MATERIAL FOR THE TASK section start
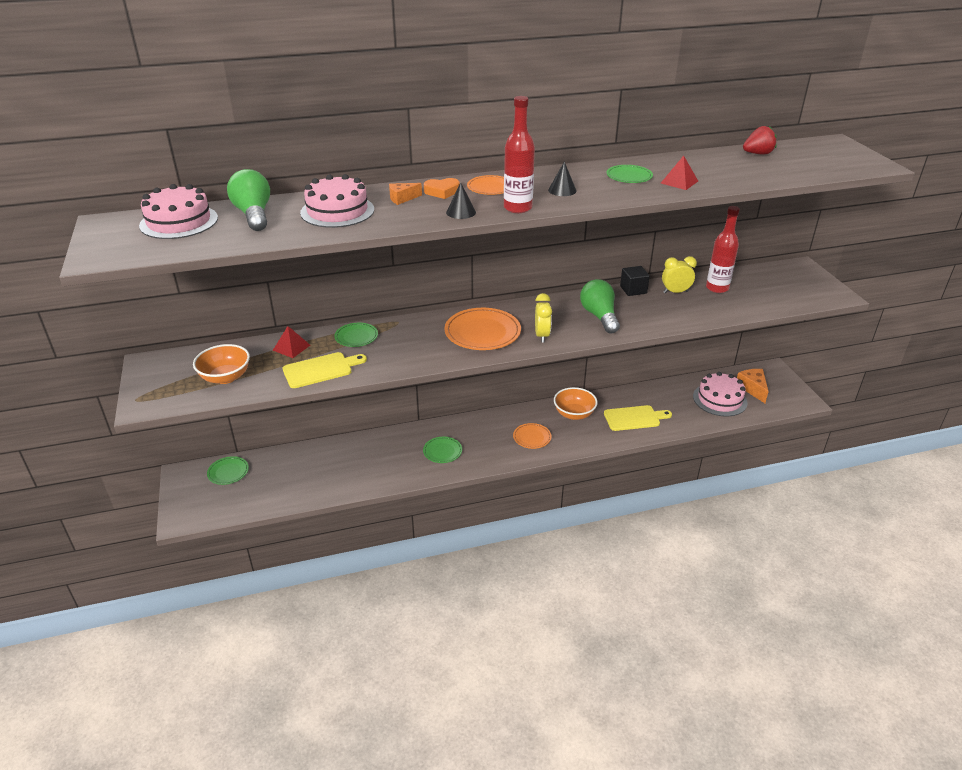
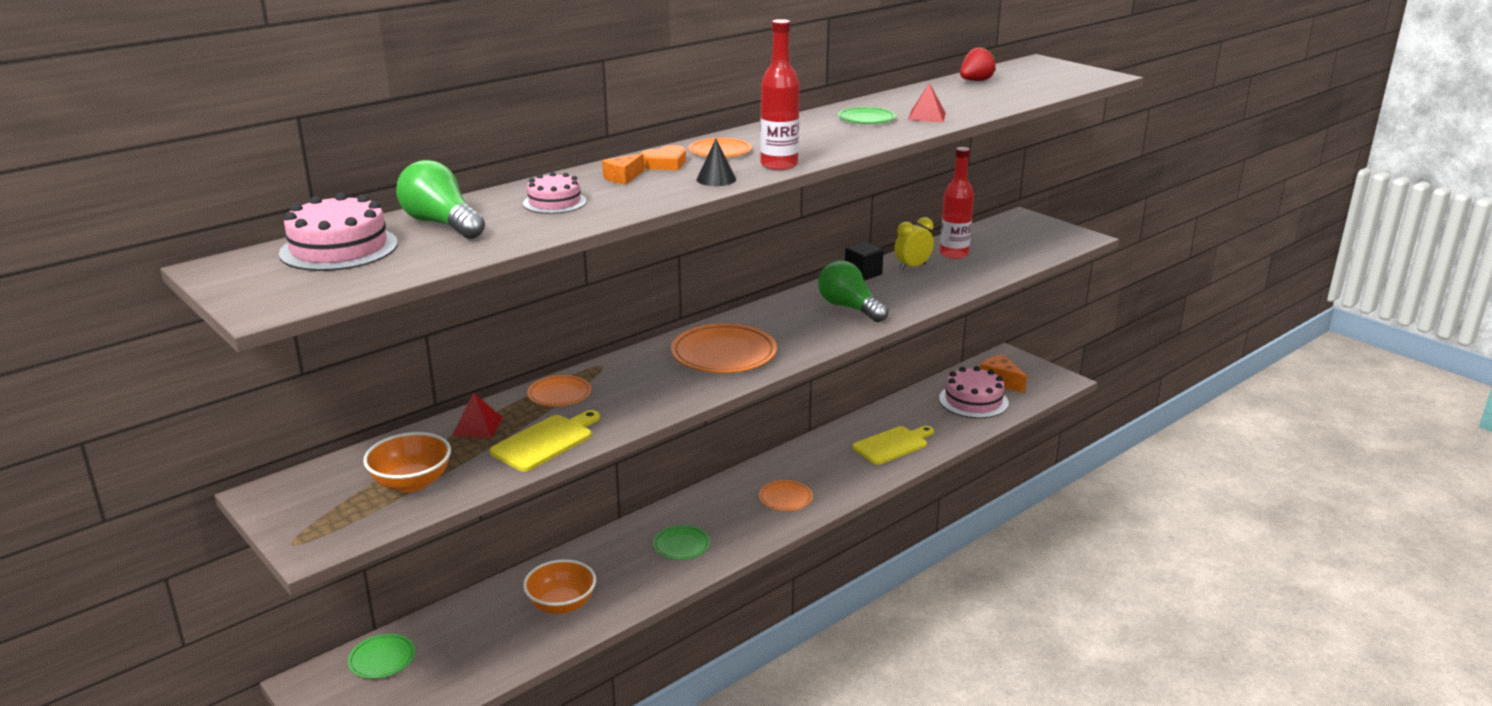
camera: 25 degrees left, 10 degrees down
(337, 211) = (554, 202): pink cake -> pink cake, size x0.61
(356, 337) = (559, 394): green plate -> orange plate
(542, 336) = (800, 341): yellow clock -> none
(562, 190) = (808, 141): black cone -> none
(574, 414) = (817, 458): orange bowl -> orange bowl (561, 604)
MATERIAL FOR THE TASK section end
*WHAT THE TASK REQUIRES*
The data must be printed exactly, image-free.

*RESPONSE BELOW*
camera: 25 degrees left, 10 degrees down
(337, 211) = (554, 202): pink cake -> pink cake, size x0.61
(356, 337) = (559, 394): green plate -> orange plate
(542, 336) = (800, 341): yellow clock -> none
(562, 190) = (808, 141): black cone -> none
(574, 414) = (817, 458): orange bowl -> orange bowl (561, 604)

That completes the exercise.